▶ _Try it_
The records below must be output exactly, without pictures.

── Data provided ──

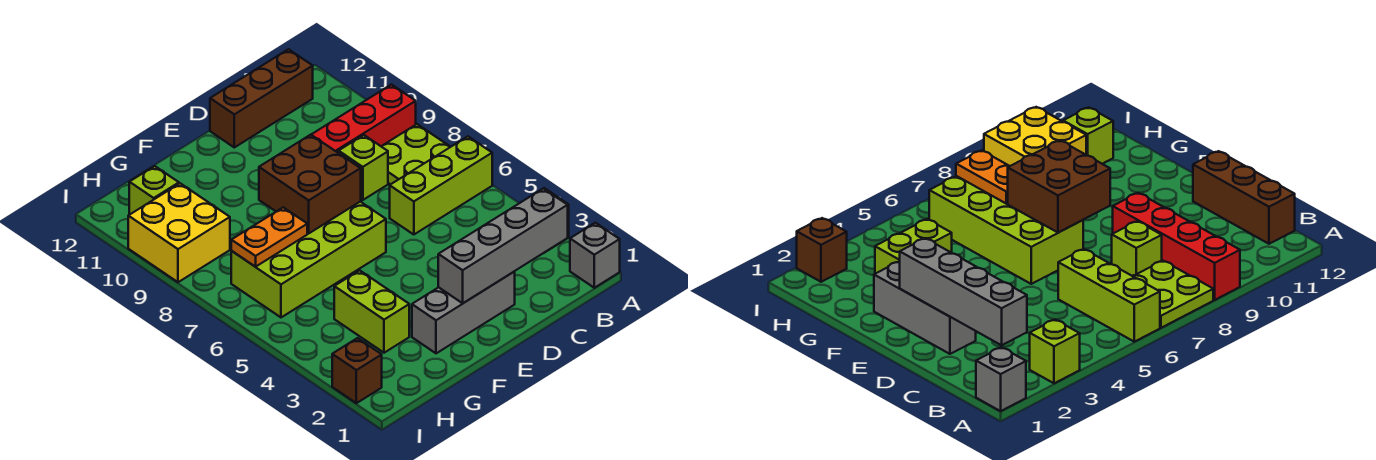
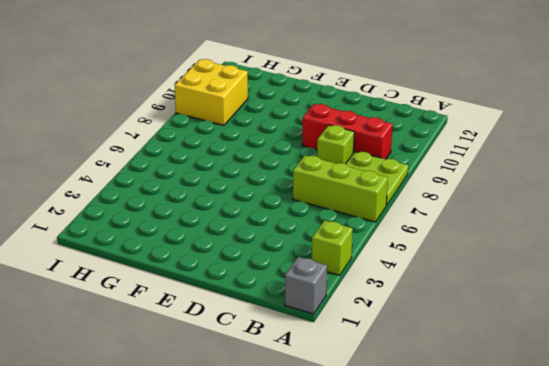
red brick B9:D9 level 1 -> red brick A9:D9 level 1
none -> brown brick B12:D12 level 1
none -> grey brick D2:F2 level 1
none -> lime brick E6:H7 level 1

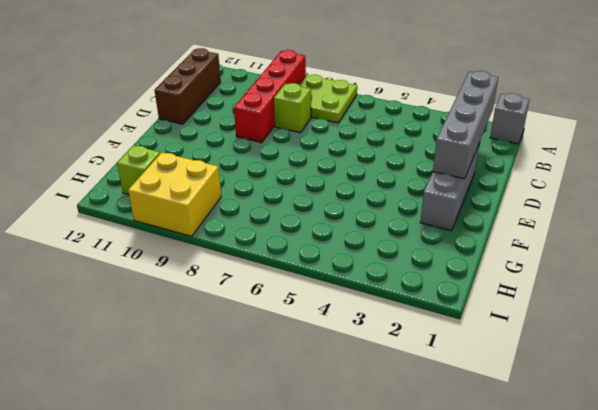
none -> lime brick A3 level 1
none -> lime brick A6:C6 level 1
none -> lime brick E6:H7 level 1

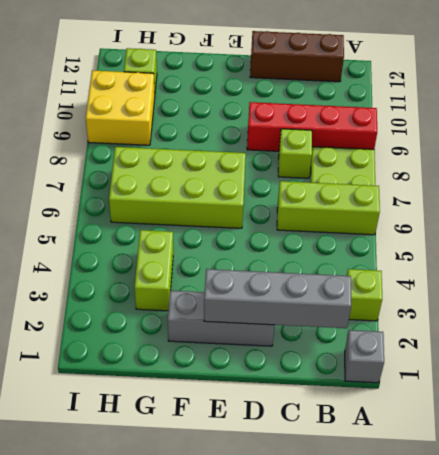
none -> brown brick I2 level 1
none -> brown brick E7:F8 level 2
none -> orange plate G7:H7 level 2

───

▶ _Solution to the problem_
red brick B9:D9 level 1 -> red brick A9:D9 level 1
none -> brown brick B12:D12 level 1
none -> grey brick D2:F2 level 1
none -> lime brick E6:H7 level 1

none -> lime brick A3 level 1
none -> lime brick A6:C6 level 1
none -> lime brick E6:H7 level 1

none -> brown brick I2 level 1
none -> brown brick E7:F8 level 2
none -> orange plate G7:H7 level 2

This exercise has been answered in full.